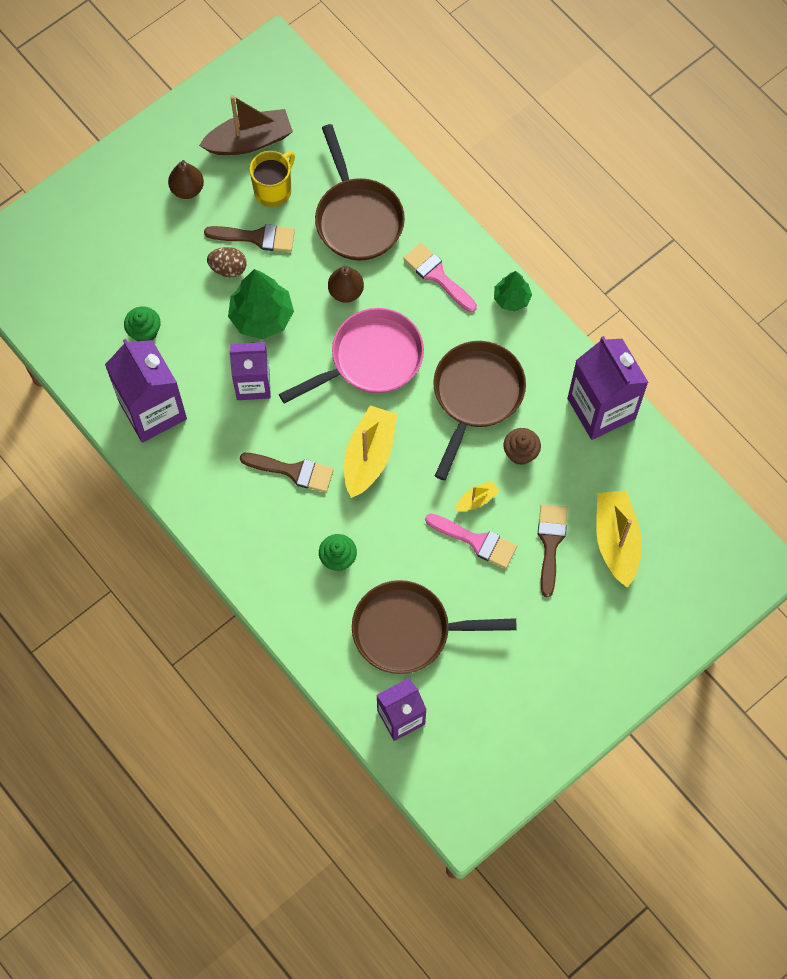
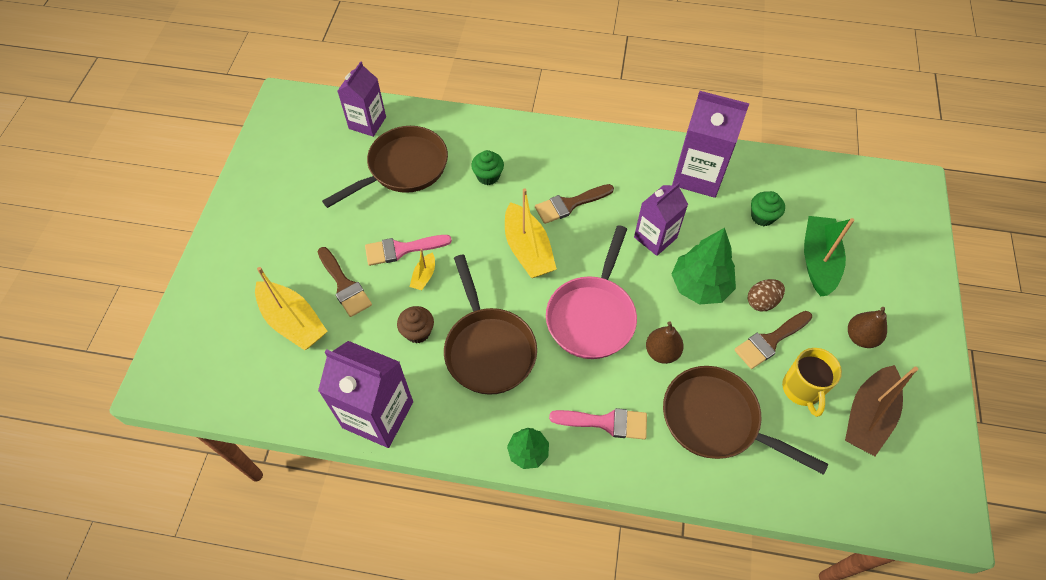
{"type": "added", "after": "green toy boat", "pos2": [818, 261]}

--

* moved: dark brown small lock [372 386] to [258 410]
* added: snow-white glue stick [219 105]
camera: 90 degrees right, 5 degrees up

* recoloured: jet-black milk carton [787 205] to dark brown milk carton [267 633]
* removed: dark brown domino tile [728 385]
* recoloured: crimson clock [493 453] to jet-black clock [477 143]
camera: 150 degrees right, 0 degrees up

* **AIM OF THE EXERCISE**: Everything from the line containing "to [258 410]" through the line containing "stick [219 105]" in the material above should be retyped exactly, both ends included, and nothing more.

* **EXPECTED ANSWER**:
* moved: dark brown small lock [372 386] to [258 410]
* added: snow-white glue stick [219 105]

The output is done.